● **Problème**
Modifiez le passage des enregistrements qui commence à la ligne contenant « Which is in » et se termine à la ligne contenant « The image size is (853, 640). I » : recopiez uniquement ces lignes en remplaçant « in front » par « closer », sans rien changer d'autre.

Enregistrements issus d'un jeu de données
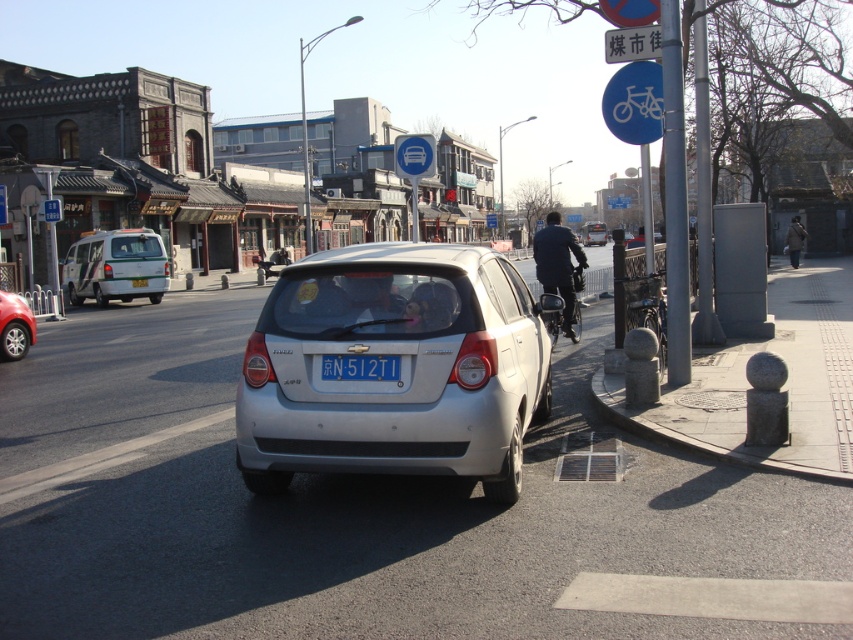
Who is positioned more to the right, white plastic license plate at center or brown leather jacket at center?

Positioned to the right is brown leather jacket at center.

Can you confirm if white plastic license plate at center is thinner than brown leather jacket at center?

Yes, white plastic license plate at center is thinner than brown leather jacket at center.

Which is in front, point (358, 362) or point (791, 266)?

Point (358, 362) is more forward.

The image size is (853, 640). I want to click on white plastic license plate at center, so click(x=360, y=368).

Does green matte van at center-left come behind brown leather jacket at center?

No, it is in front of brown leather jacket at center.

Which of these two, green matte van at center-left or brown leather jacket at center, stands taller?

Standing taller between the two is brown leather jacket at center.

Does point (123, 241) come closer to viewer compared to point (798, 268)?

Yes.

Where is `green matte van at center-left`? The image size is (853, 640). green matte van at center-left is located at coordinates (115, 266).

Between point (799, 237) and point (141, 284), which one is positioned in front?

Point (141, 284) is in front.

Between point (793, 230) and point (135, 278), which one is positioned in front?

Point (135, 278) is in front.

Locate an element on the screen. brown leather jacket at center is located at coordinates tap(793, 241).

● **Réponse**
Which is closer, point (358, 362) or point (791, 266)?

Point (358, 362) is more forward.

The image size is (853, 640). I want to click on white plastic license plate at center, so click(x=360, y=368).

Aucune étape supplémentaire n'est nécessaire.